● Problem statement: Lines holding the string "moved" are the ones to copy; find them all in the data.
^^^^^^^^^^^^^^^^
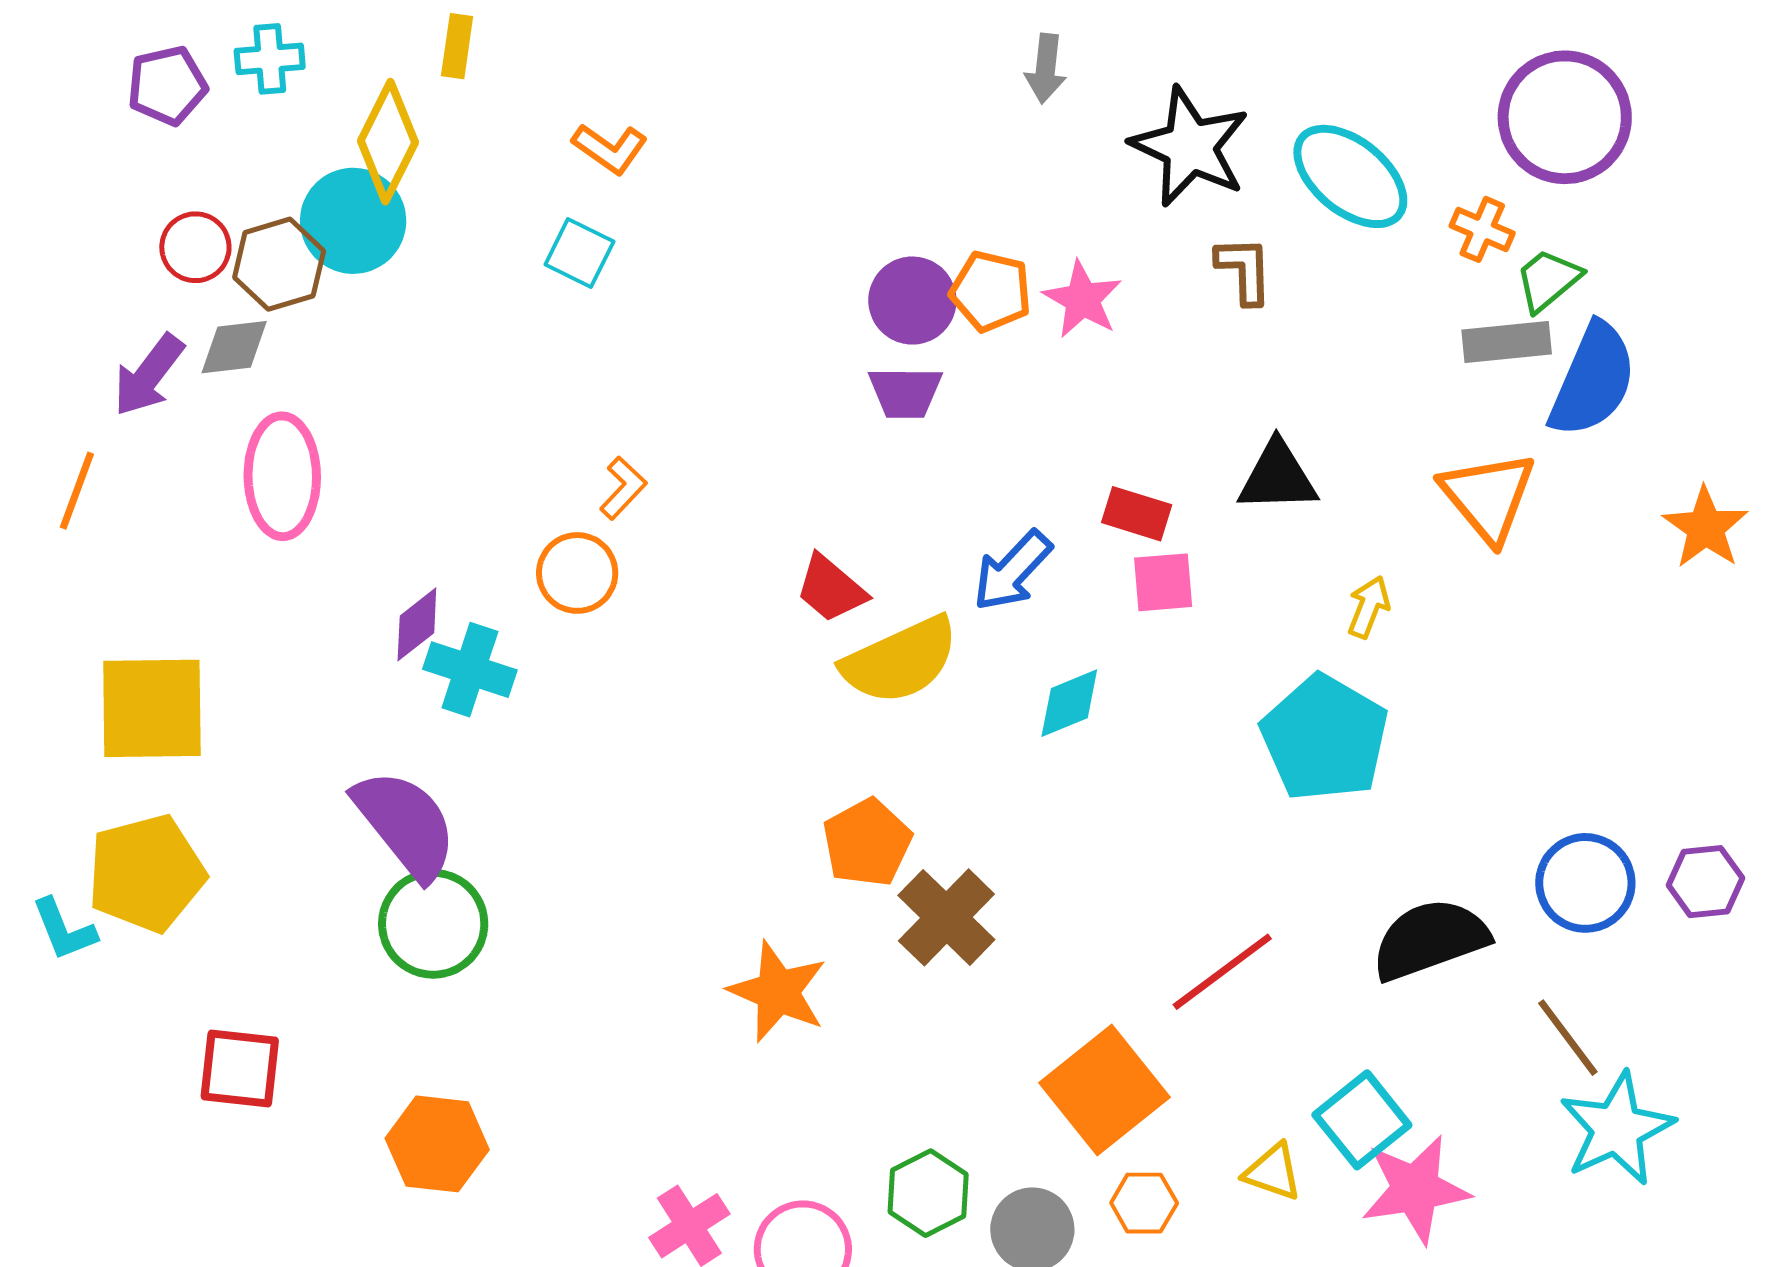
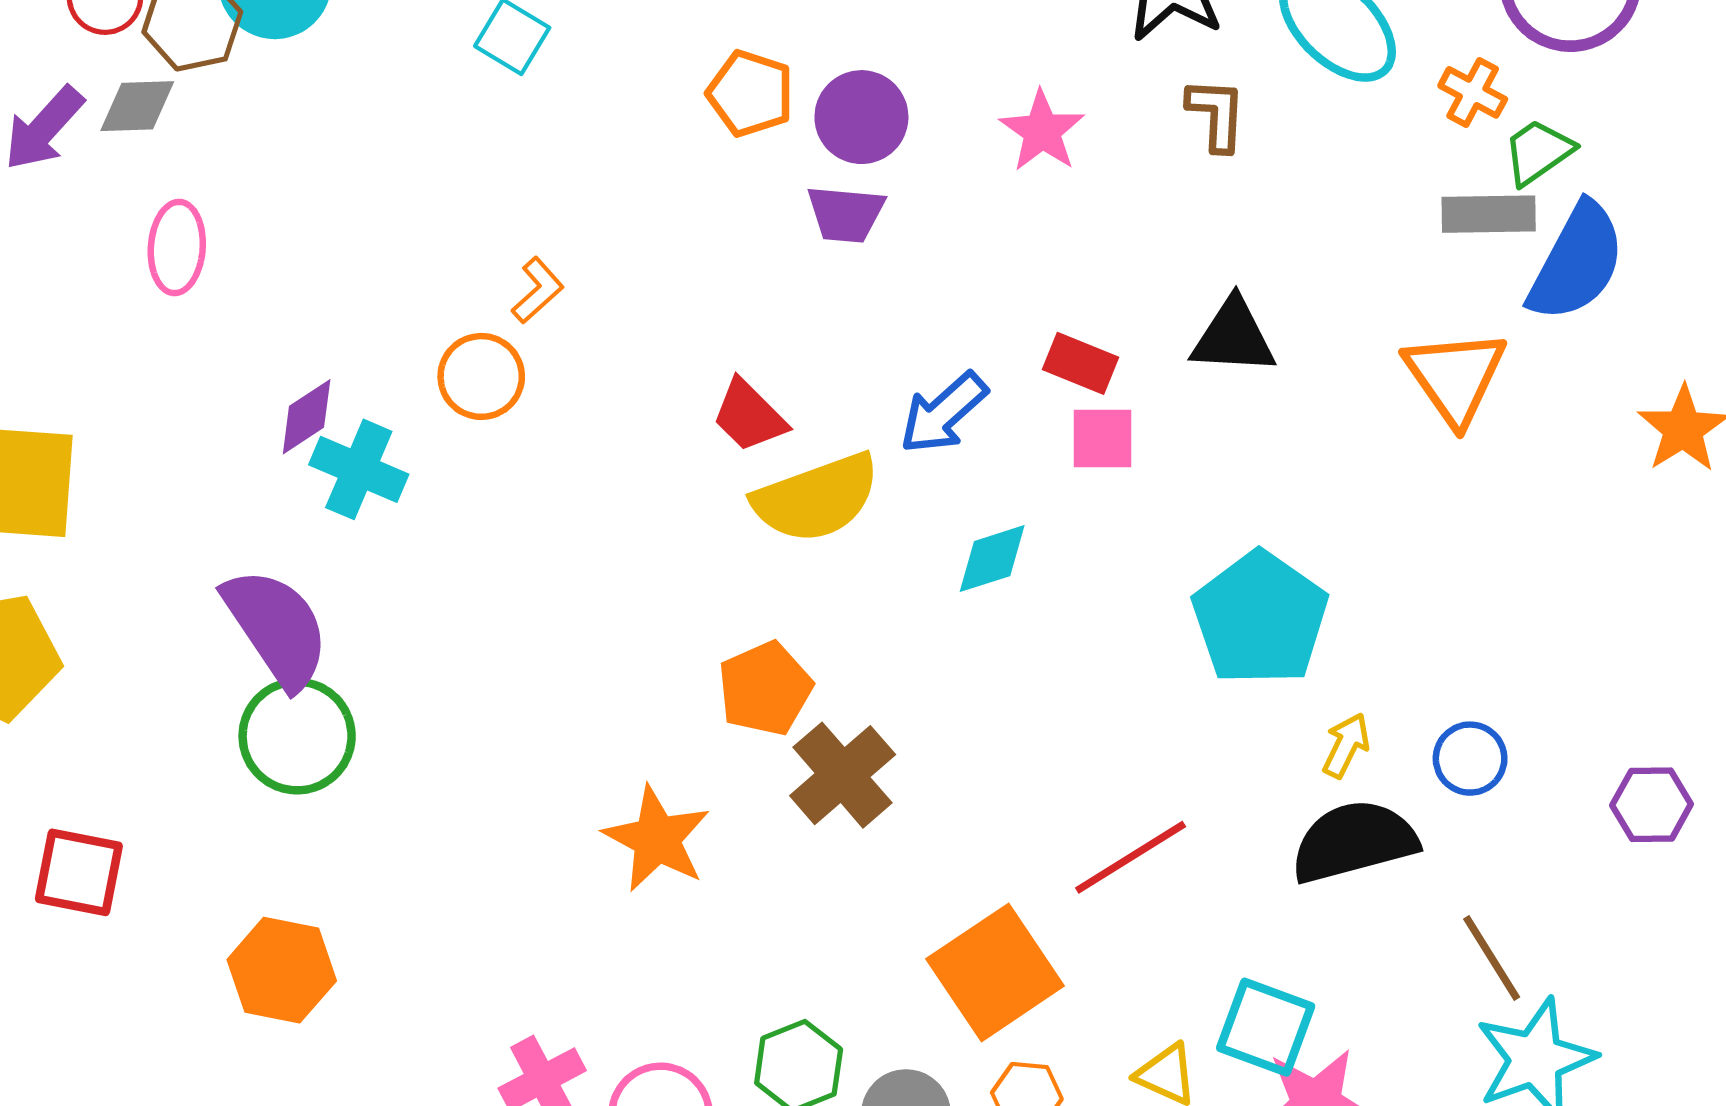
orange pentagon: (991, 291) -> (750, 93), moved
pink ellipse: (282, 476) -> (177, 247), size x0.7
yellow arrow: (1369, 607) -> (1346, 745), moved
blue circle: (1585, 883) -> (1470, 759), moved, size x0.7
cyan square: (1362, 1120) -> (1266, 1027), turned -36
^^^^^^^^^^^^^^^^
● Output of the exercise:
orange pentagon: (991, 291) -> (750, 93), moved
yellow arrow: (1369, 607) -> (1346, 745), moved
blue circle: (1585, 883) -> (1470, 759), moved, size x0.7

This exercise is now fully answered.